Stored items
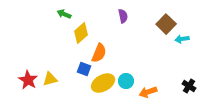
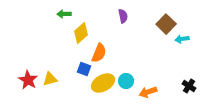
green arrow: rotated 24 degrees counterclockwise
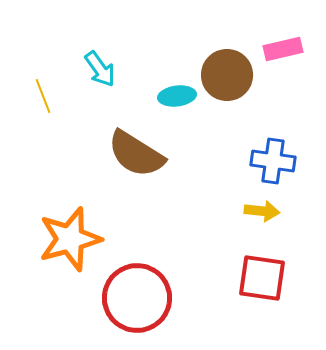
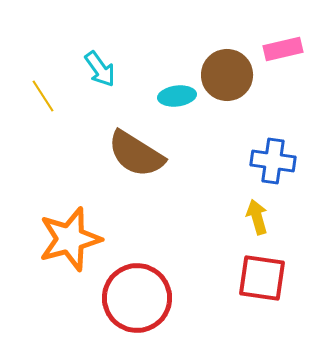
yellow line: rotated 12 degrees counterclockwise
yellow arrow: moved 5 px left, 6 px down; rotated 112 degrees counterclockwise
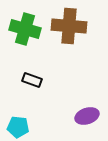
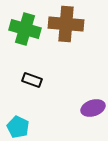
brown cross: moved 3 px left, 2 px up
purple ellipse: moved 6 px right, 8 px up
cyan pentagon: rotated 20 degrees clockwise
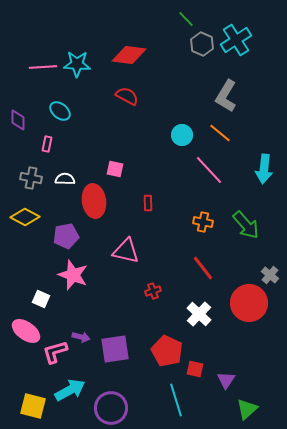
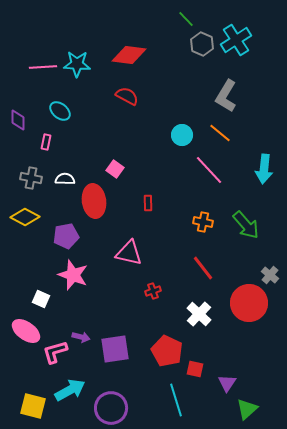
pink rectangle at (47, 144): moved 1 px left, 2 px up
pink square at (115, 169): rotated 24 degrees clockwise
pink triangle at (126, 251): moved 3 px right, 2 px down
purple triangle at (226, 380): moved 1 px right, 3 px down
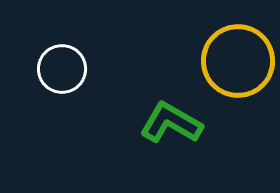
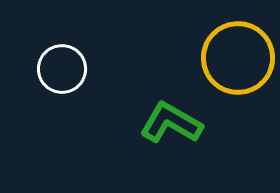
yellow circle: moved 3 px up
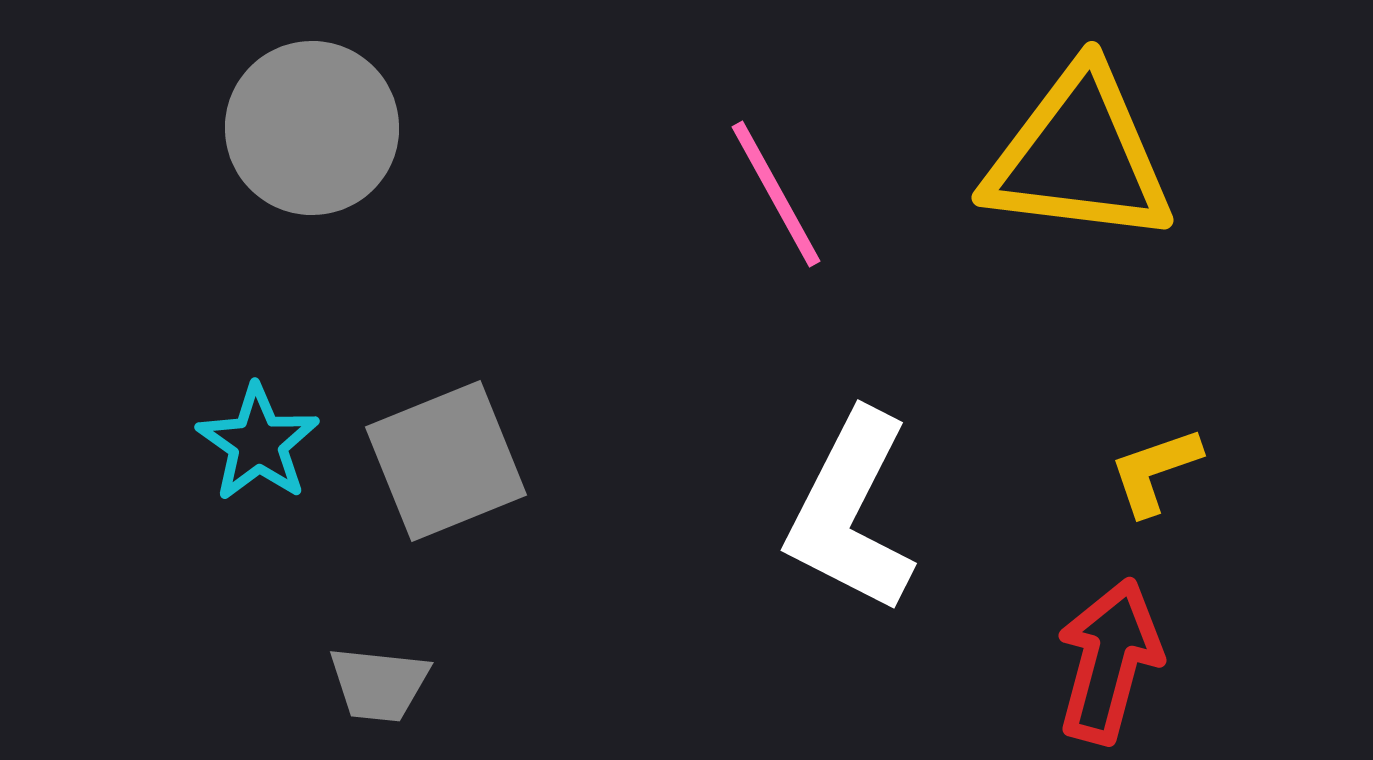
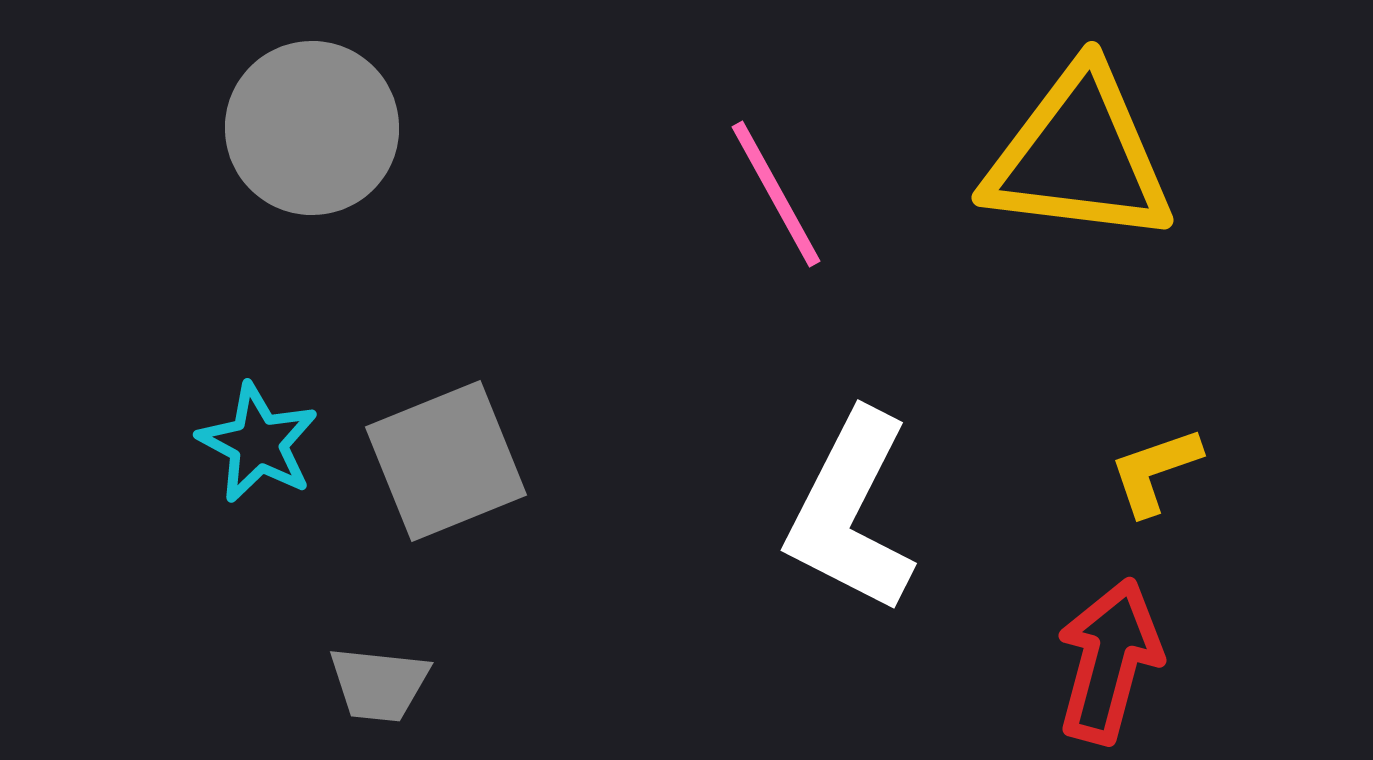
cyan star: rotated 7 degrees counterclockwise
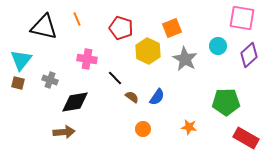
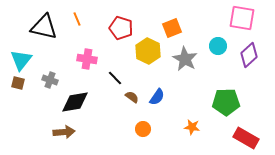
orange star: moved 3 px right
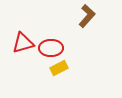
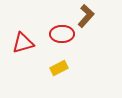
brown L-shape: moved 1 px left
red ellipse: moved 11 px right, 14 px up
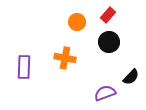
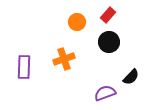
orange cross: moved 1 px left, 1 px down; rotated 30 degrees counterclockwise
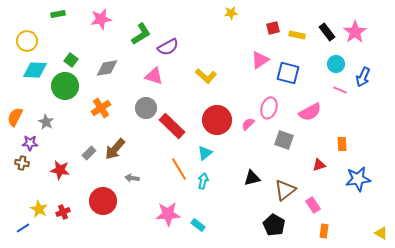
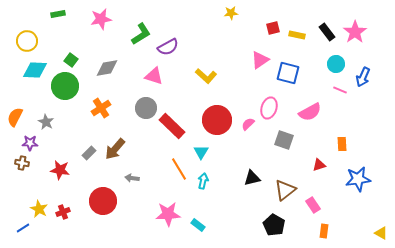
cyan triangle at (205, 153): moved 4 px left, 1 px up; rotated 21 degrees counterclockwise
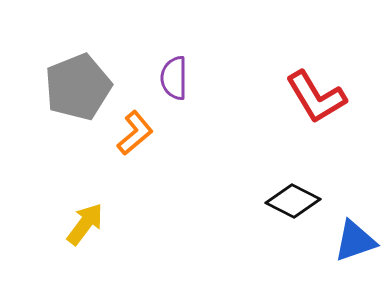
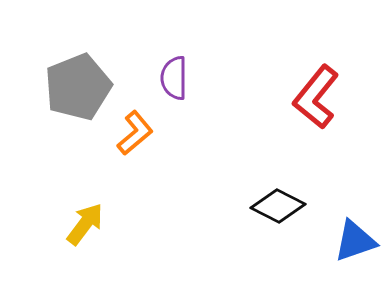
red L-shape: rotated 70 degrees clockwise
black diamond: moved 15 px left, 5 px down
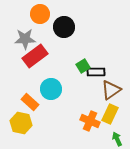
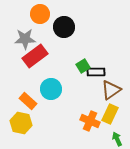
orange rectangle: moved 2 px left, 1 px up
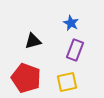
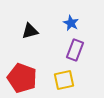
black triangle: moved 3 px left, 10 px up
red pentagon: moved 4 px left
yellow square: moved 3 px left, 2 px up
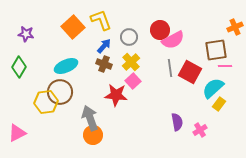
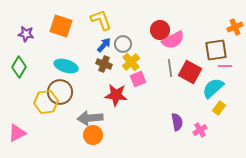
orange square: moved 12 px left, 1 px up; rotated 30 degrees counterclockwise
gray circle: moved 6 px left, 7 px down
blue arrow: moved 1 px up
cyan ellipse: rotated 40 degrees clockwise
pink square: moved 5 px right, 2 px up; rotated 21 degrees clockwise
yellow rectangle: moved 4 px down
gray arrow: rotated 75 degrees counterclockwise
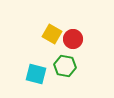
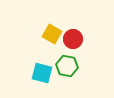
green hexagon: moved 2 px right
cyan square: moved 6 px right, 1 px up
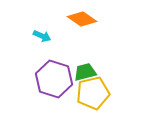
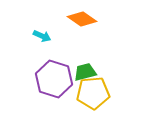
yellow pentagon: rotated 8 degrees clockwise
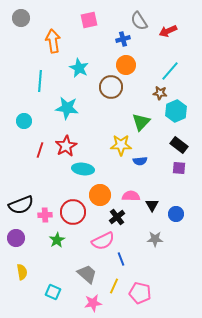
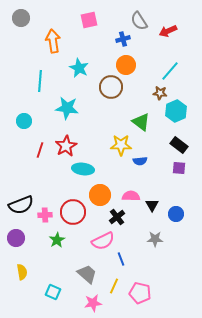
green triangle at (141, 122): rotated 36 degrees counterclockwise
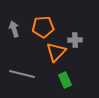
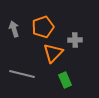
orange pentagon: rotated 15 degrees counterclockwise
orange triangle: moved 3 px left, 1 px down
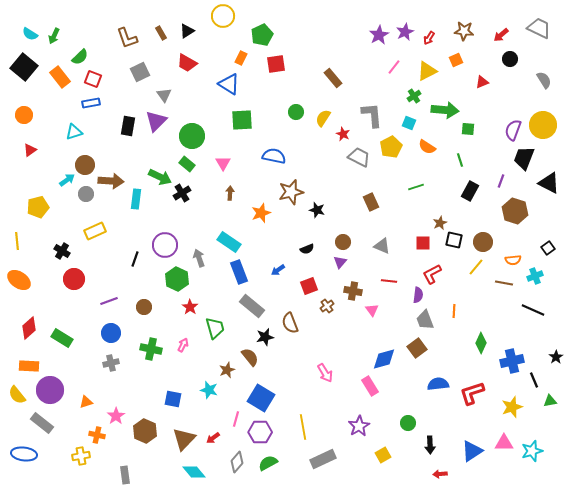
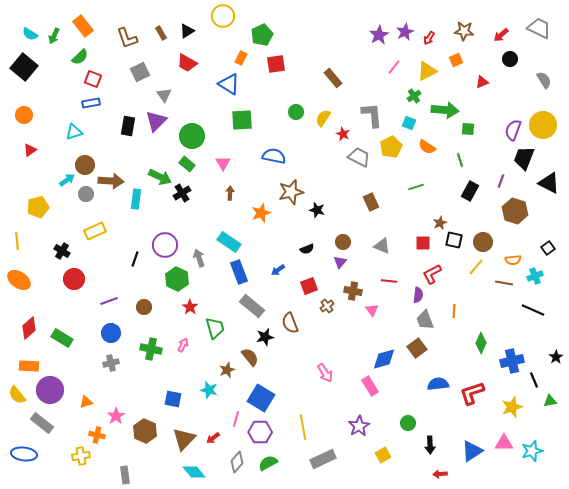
orange rectangle at (60, 77): moved 23 px right, 51 px up
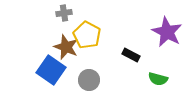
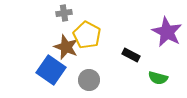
green semicircle: moved 1 px up
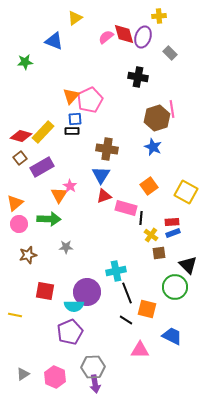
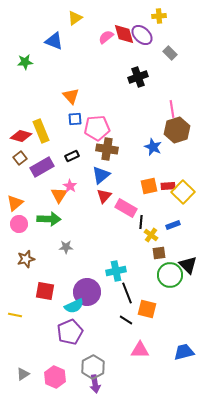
purple ellipse at (143, 37): moved 1 px left, 2 px up; rotated 65 degrees counterclockwise
black cross at (138, 77): rotated 30 degrees counterclockwise
orange triangle at (71, 96): rotated 24 degrees counterclockwise
pink pentagon at (90, 100): moved 7 px right, 28 px down; rotated 20 degrees clockwise
brown hexagon at (157, 118): moved 20 px right, 12 px down
black rectangle at (72, 131): moved 25 px down; rotated 24 degrees counterclockwise
yellow rectangle at (43, 132): moved 2 px left, 1 px up; rotated 65 degrees counterclockwise
blue triangle at (101, 175): rotated 18 degrees clockwise
orange square at (149, 186): rotated 24 degrees clockwise
yellow square at (186, 192): moved 3 px left; rotated 15 degrees clockwise
red triangle at (104, 196): rotated 28 degrees counterclockwise
pink rectangle at (126, 208): rotated 15 degrees clockwise
black line at (141, 218): moved 4 px down
red rectangle at (172, 222): moved 4 px left, 36 px up
blue rectangle at (173, 233): moved 8 px up
brown star at (28, 255): moved 2 px left, 4 px down
green circle at (175, 287): moved 5 px left, 12 px up
cyan semicircle at (74, 306): rotated 24 degrees counterclockwise
blue trapezoid at (172, 336): moved 12 px right, 16 px down; rotated 40 degrees counterclockwise
gray hexagon at (93, 367): rotated 25 degrees counterclockwise
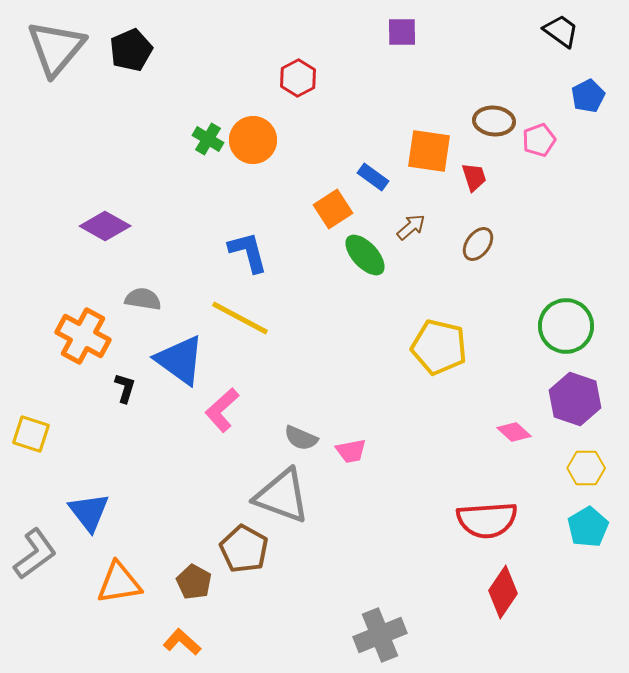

What is expected: Retype the entries above exactly, but only from the line containing "brown hexagon at" through the line containing "yellow square at", both included.

Answer section:
brown hexagon at (157, 118): moved 20 px right, 12 px down
black rectangle at (72, 131): moved 25 px down; rotated 24 degrees counterclockwise
yellow rectangle at (43, 132): moved 2 px left, 1 px up; rotated 65 degrees counterclockwise
blue triangle at (101, 175): rotated 18 degrees clockwise
orange square at (149, 186): rotated 24 degrees clockwise
yellow square at (186, 192): moved 3 px left; rotated 15 degrees clockwise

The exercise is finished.